§ INPUT RECORDS:
===============

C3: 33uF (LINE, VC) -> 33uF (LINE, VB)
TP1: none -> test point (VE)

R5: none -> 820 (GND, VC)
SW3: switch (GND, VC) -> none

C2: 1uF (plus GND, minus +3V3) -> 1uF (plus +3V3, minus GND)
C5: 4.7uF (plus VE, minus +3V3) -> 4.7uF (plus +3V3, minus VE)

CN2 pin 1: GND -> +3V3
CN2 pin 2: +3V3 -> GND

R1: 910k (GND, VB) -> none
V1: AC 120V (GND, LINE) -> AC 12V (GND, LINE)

===============

§ THE TASK: Nothing but the lines from the one that contains "R1: 910k (GND, VB) -> none" through the end of the data above should appear, each reproduced exactly.

§ SOLUTION FOR THIS EXERCISE:
R1: 910k (GND, VB) -> none
V1: AC 120V (GND, LINE) -> AC 12V (GND, LINE)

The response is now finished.